> [Material to process]

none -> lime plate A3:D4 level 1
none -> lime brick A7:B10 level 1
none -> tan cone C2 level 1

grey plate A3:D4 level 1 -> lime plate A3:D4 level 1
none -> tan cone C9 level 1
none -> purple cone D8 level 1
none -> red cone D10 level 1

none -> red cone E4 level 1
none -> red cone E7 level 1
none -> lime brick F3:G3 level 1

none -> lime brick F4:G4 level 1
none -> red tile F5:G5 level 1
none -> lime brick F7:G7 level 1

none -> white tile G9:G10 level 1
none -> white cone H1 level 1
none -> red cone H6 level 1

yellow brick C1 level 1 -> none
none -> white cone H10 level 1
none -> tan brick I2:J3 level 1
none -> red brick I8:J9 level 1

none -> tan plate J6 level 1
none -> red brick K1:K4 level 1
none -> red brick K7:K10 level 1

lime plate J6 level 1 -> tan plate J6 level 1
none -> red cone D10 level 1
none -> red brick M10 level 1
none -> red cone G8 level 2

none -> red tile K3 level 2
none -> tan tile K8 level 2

--

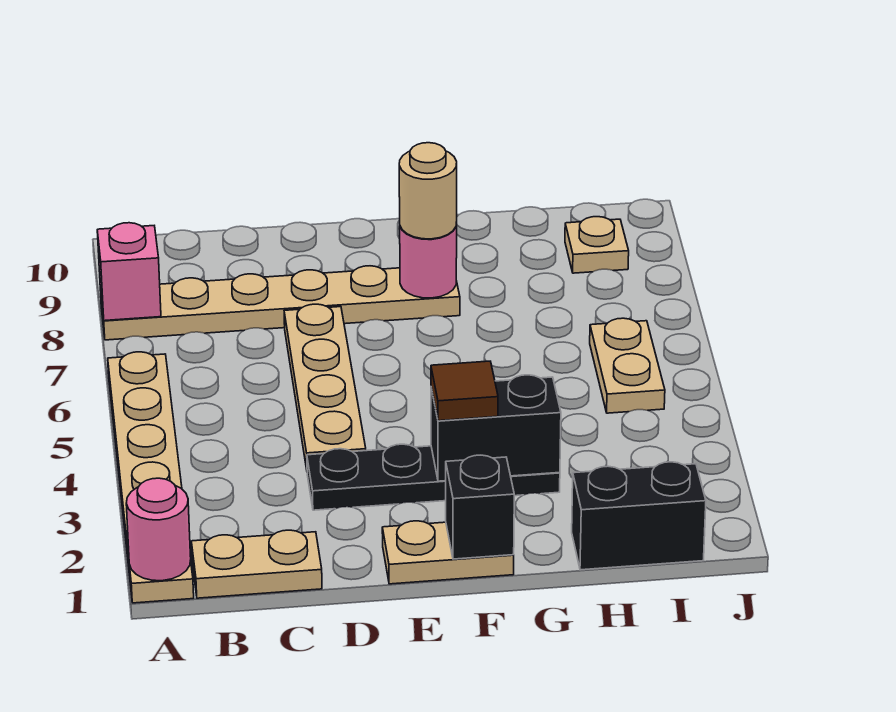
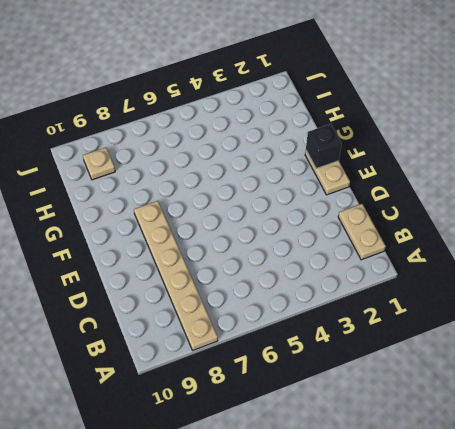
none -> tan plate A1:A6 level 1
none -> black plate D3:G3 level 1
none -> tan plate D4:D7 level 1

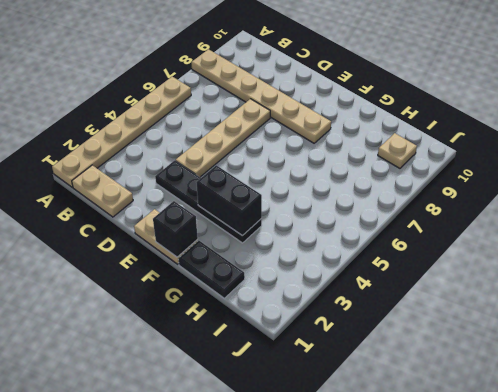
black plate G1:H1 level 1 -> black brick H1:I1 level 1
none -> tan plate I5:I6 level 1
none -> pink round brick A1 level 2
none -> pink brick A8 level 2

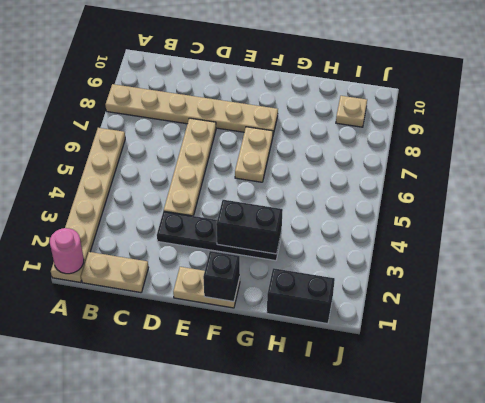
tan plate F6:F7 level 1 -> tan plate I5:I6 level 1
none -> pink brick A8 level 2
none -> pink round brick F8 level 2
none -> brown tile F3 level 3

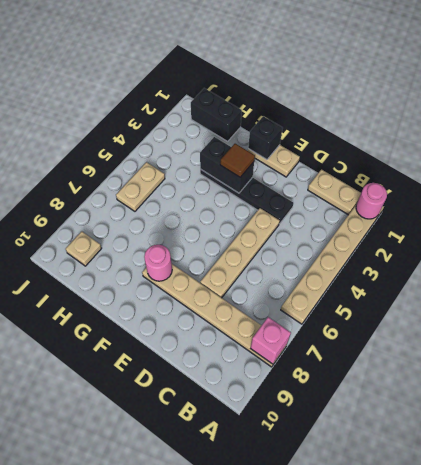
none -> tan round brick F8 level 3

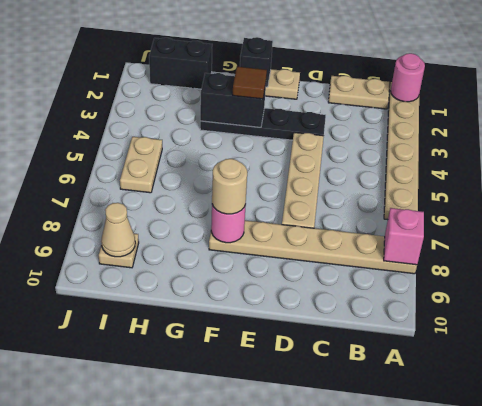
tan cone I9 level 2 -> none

> [Required action] Copy the lines of the data above exactly as written, beginning with the line containing "none -> red brick K1:K4 level 1" and ending with the line containing "none -> tan tile K8 level 2", and leave out all other lines.

> [Result of the task]
none -> red brick K1:K4 level 1
none -> red brick K7:K10 level 1

lime plate J6 level 1 -> tan plate J6 level 1
none -> red cone D10 level 1
none -> red brick M10 level 1
none -> red cone G8 level 2

none -> red tile K3 level 2
none -> tan tile K8 level 2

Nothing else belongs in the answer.